:: Extracted information ::
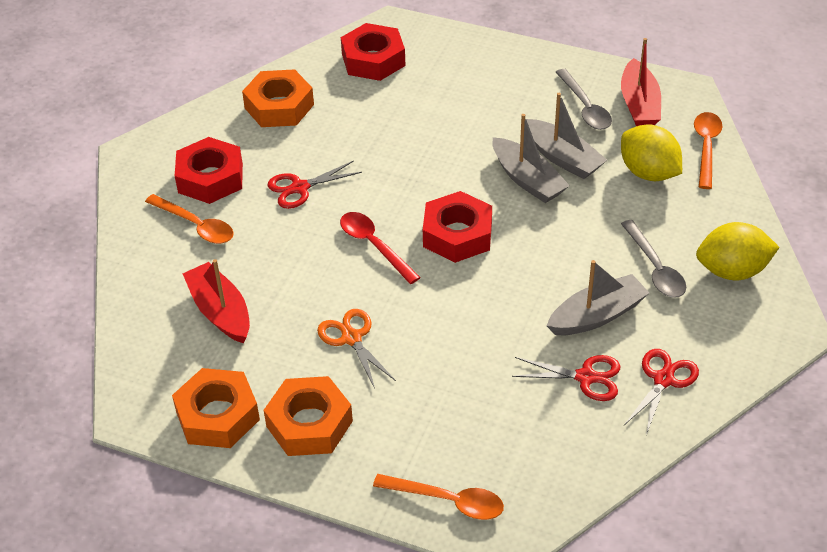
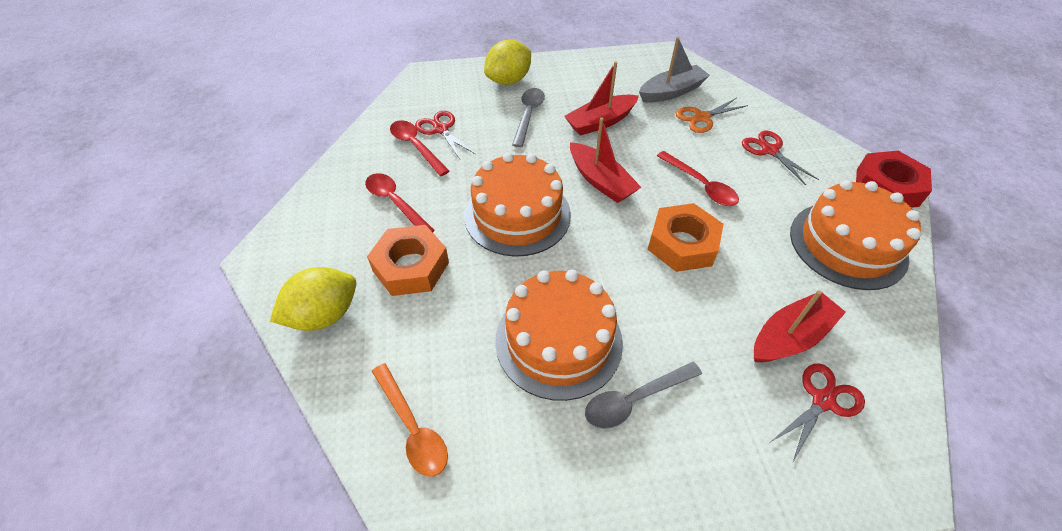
grey boat: [492,114,570,203] [526,93,607,179] [547,260,649,335] = 3 -> [639,37,710,103] = 1
orange cake: none = 0 -> [464,152,571,257] [495,270,623,401] [790,180,921,290] = 3
orange nut: [172,368,260,448] [242,69,314,127] [264,376,353,456] = 3 -> [367,225,449,296] [648,203,723,272] = 2
orange spoon: [145,194,234,244] [373,474,504,520] [694,112,723,189] = 3 -> [372,363,448,477] = 1
red boat: [183,259,250,343] [621,38,661,126] = 2 -> [564,61,639,136] [570,118,641,203] [754,290,846,362] = 3
red nut: [175,137,243,204] [341,23,406,81] [423,191,492,263] = 3 -> [856,151,932,208] = 1
red spoon: [340,212,421,284] = 1 -> [365,173,435,232] [390,120,449,176] [657,151,739,206] = 3

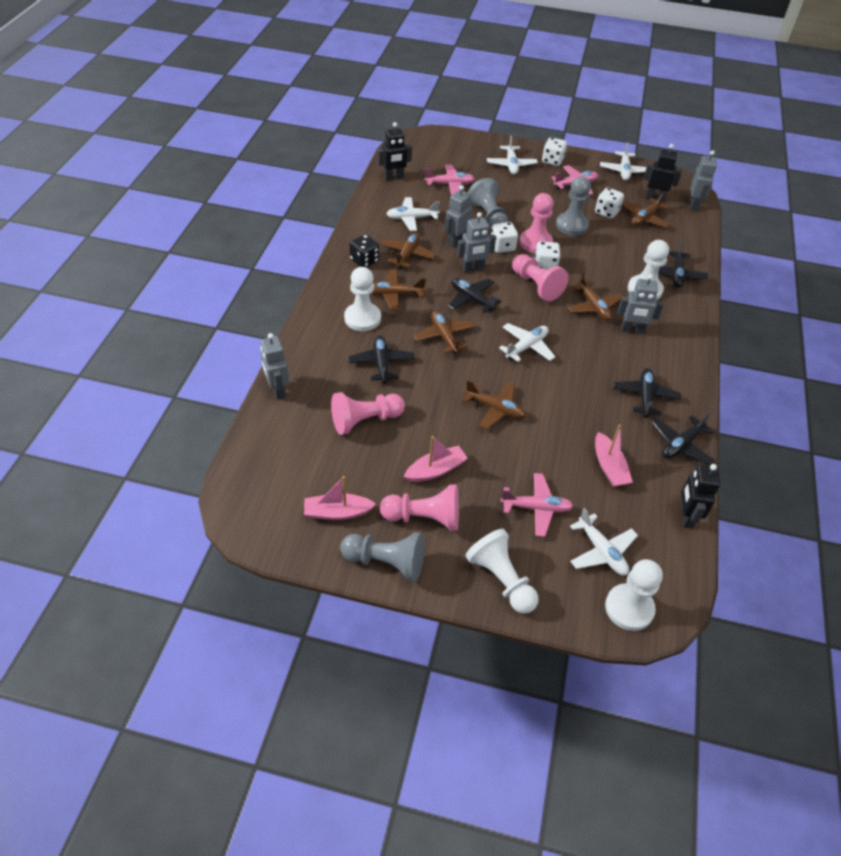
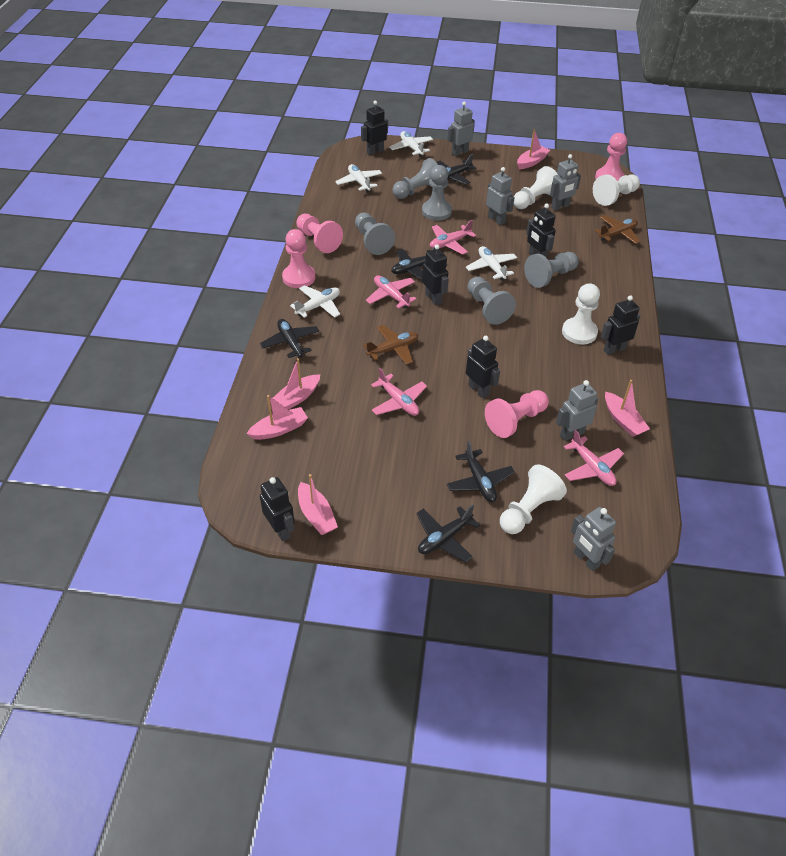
black dice: [349,234,379,267] = 1 -> none = 0
black robot: [378,122,412,181] [643,144,682,202] [681,464,721,529] = 3 -> [260,477,295,541] [361,101,388,156] [422,244,449,306] [466,336,500,398] [526,204,556,258] [601,295,640,355] = 6
brown plane: [371,270,426,311] [380,233,436,269] [413,311,475,354] [462,380,526,430] [568,272,623,320] [622,192,671,228] = 6 -> [363,325,418,365] [594,215,641,244] = 2
grey pawn: [340,532,425,581] [468,178,509,228] [556,176,591,236] = 3 -> [355,212,395,255] [393,158,438,199] [422,165,452,221] [468,277,516,325] [524,252,579,288] = 5
pink boat: [304,476,376,520] [404,436,468,482] [595,425,633,487] = 3 -> [247,395,308,440] [270,358,320,410] [298,474,338,535] [517,129,550,169] [605,380,650,437] = 5
pink plane: [425,165,475,195] [501,473,573,537] [551,165,598,195] = 3 -> [366,275,417,309] [371,368,427,416] [430,220,476,255] [564,430,624,486] = 4
white dice: [491,222,518,253] [534,241,561,269] [542,137,567,166] [595,187,624,219] = 4 -> none = 0
white plane: [386,197,440,231] [487,136,538,174] [499,323,555,362] [570,508,638,575] [600,142,646,180] = 5 -> [290,285,340,318] [335,164,382,193] [389,131,433,157] [466,246,517,281] = 4

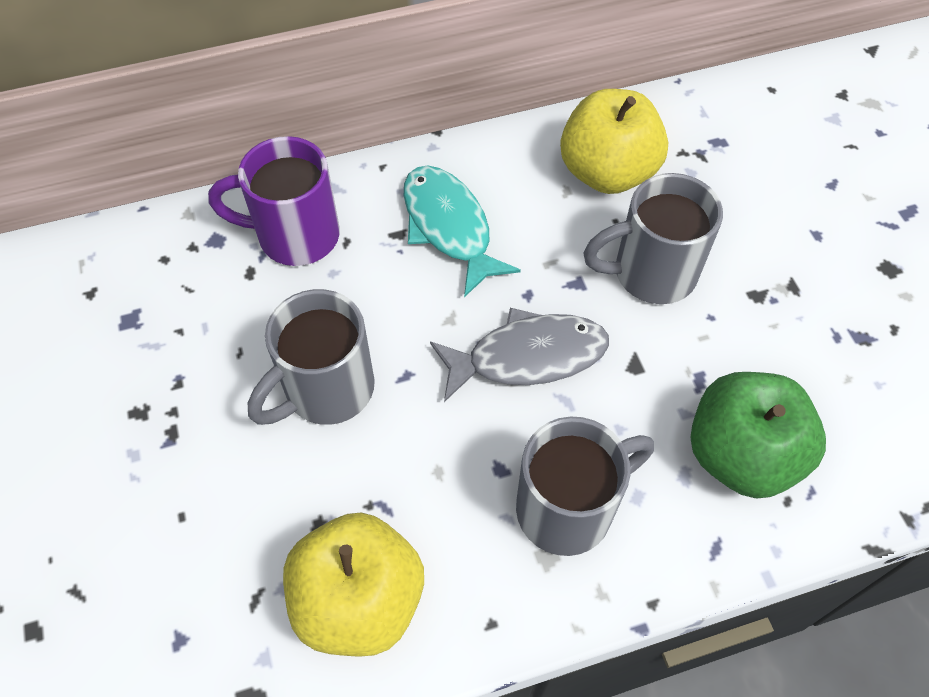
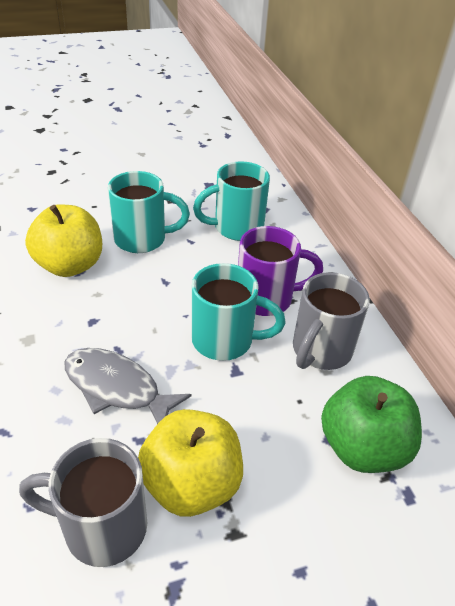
grey mug: [248,289,375,425] [516,417,654,556] [583,173,723,304] = 3 -> [19,438,147,567] [293,272,370,370] = 2
turquoise fish: [404,166,521,297] = 1 -> none = 0
turquoise mug: none = 0 -> [108,171,190,253] [191,263,285,361] [193,161,270,241] = 3

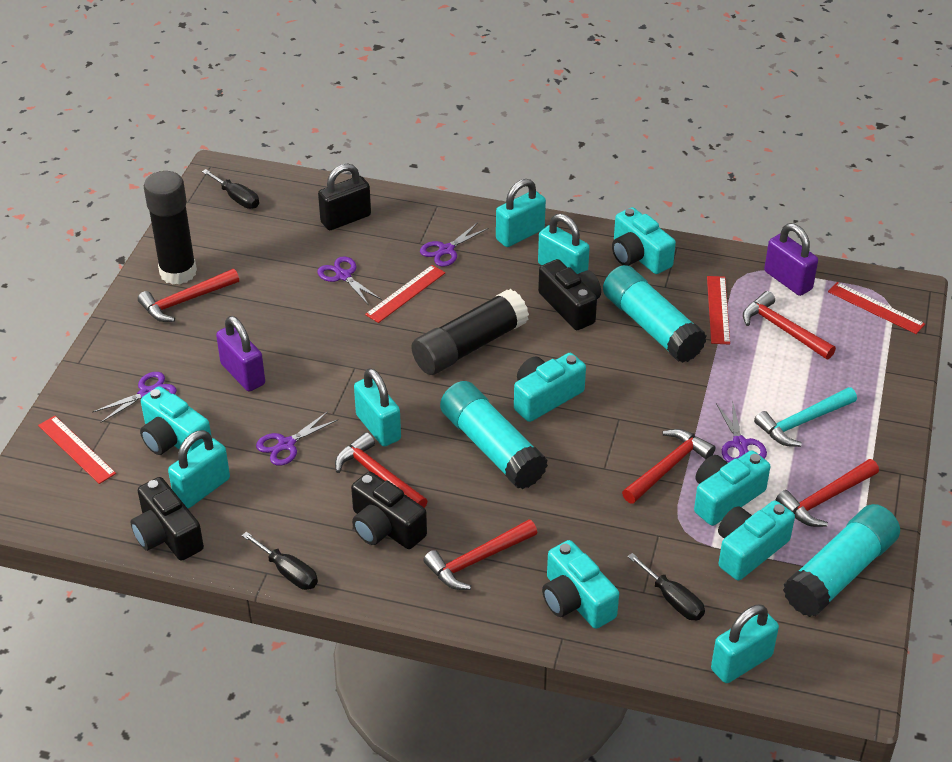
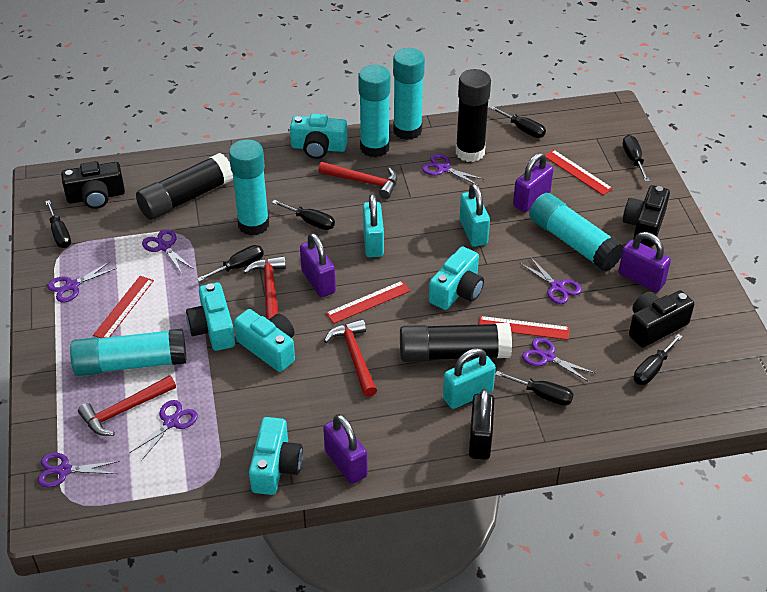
black glue stick: [144,171,197,285] [411,289,529,375] = 2 -> [136,153,233,220] [400,323,512,362] [456,69,491,162] = 3
black screwdriver: [202,169,259,209] [242,532,318,590] [628,553,705,620] = 3 -> [45,200,71,248] [197,245,264,282] [272,200,335,230] [490,106,546,138] [495,371,574,406] [623,135,650,182] [634,334,682,385] = 7
purple padlock: [216,316,265,392] [764,223,818,296] = 2 -> [300,233,336,297] [323,414,368,484] [513,153,554,212] [618,232,671,292] = 4
purple scissors: [93,372,177,422] [256,411,338,466] [317,256,382,305] [420,222,489,267] [716,400,767,462] = 5 -> [37,453,119,487] [47,261,117,302] [129,400,198,461] [142,229,194,274] [422,154,485,186] [520,257,582,304] [522,338,595,383] = 7
red hammer: [138,269,239,322] [335,432,427,508] [423,520,537,590] [622,429,715,504] [743,291,836,359] [776,459,879,527] = 6 -> [78,375,176,436] [244,256,286,320] [318,162,397,199] [324,319,377,397] = 4
turquoise camera: [140,386,211,455] [514,353,586,422] [542,540,619,629] [612,207,676,274] [694,450,770,526] [718,500,795,580] = 6 -> [186,283,235,351] [234,309,295,372] [249,417,303,495] [290,114,348,159] [429,246,484,310] = 5
turquoise glue stick: [440,381,548,489] [603,265,706,363] [783,504,900,617] = 3 -> [70,328,186,376] [229,139,269,235] [358,65,390,157] [393,48,425,140] [529,193,624,271] = 5
turquoise hammer: [754,387,857,447] = 1 -> none = 0
turquoise padlock: [168,430,230,508] [354,368,401,447] [496,179,546,247] [538,213,590,274] [711,605,779,683] = 5 -> [363,194,384,257] [443,348,496,409] [459,183,490,247] = 3

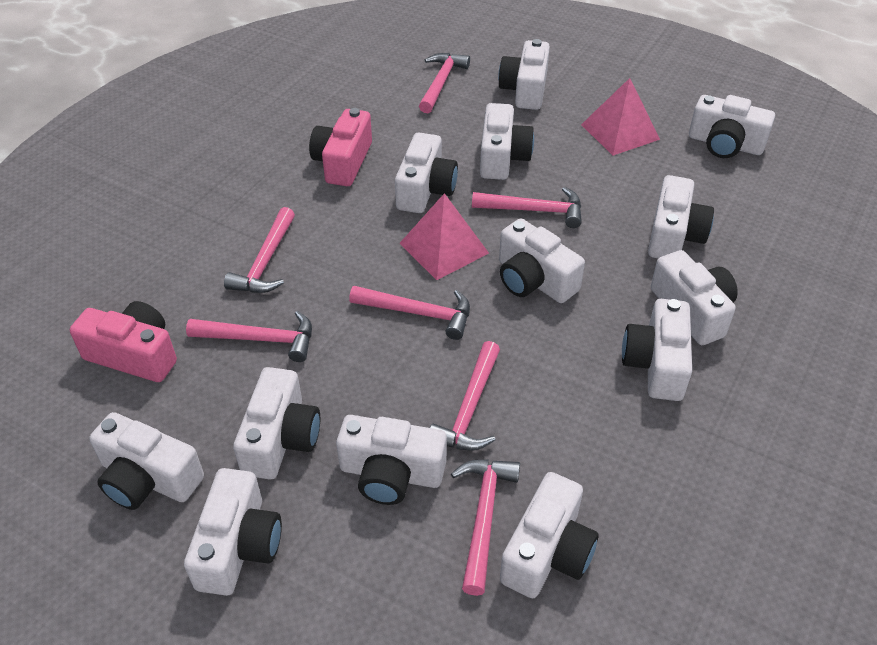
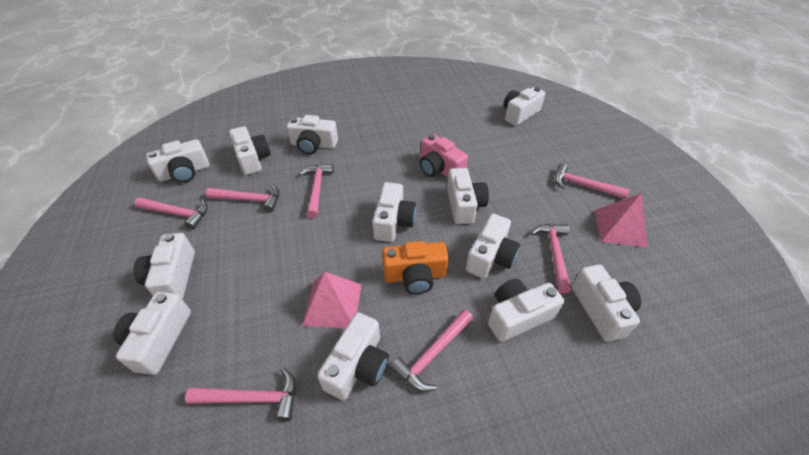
orange camera: none = 0 -> [382,241,449,294] = 1
pink camera: [70,301,177,382] [309,108,372,186] = 2 -> [420,134,468,177] = 1
white camera: [89,412,204,510] [184,468,282,596] [233,367,320,480] [336,415,447,505] [395,132,458,213] [480,103,534,180] [498,39,550,110] [499,218,585,303] [500,472,599,598] [622,299,692,401] [648,175,714,258] [651,250,738,345] [689,95,775,158] = 13 -> [114,292,191,375] [133,233,195,299] [146,139,210,183] [229,126,271,175] [286,115,338,154] [317,313,389,400] [372,182,416,242] [447,168,489,224] [466,214,520,279] [488,279,564,342] [503,87,545,126] [572,265,641,342] = 12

:: Requirement ::
Ending at the line with "orange cake: none", reproduce exactly the lines that begin at the top of the data, and include no pictures.

:: Completed task ::
grey boat: [492,114,570,203] [526,93,607,179] [547,260,649,335] = 3 -> [639,37,710,103] = 1
orange cake: none = 0 -> [464,152,571,257] [495,270,623,401] [790,180,921,290] = 3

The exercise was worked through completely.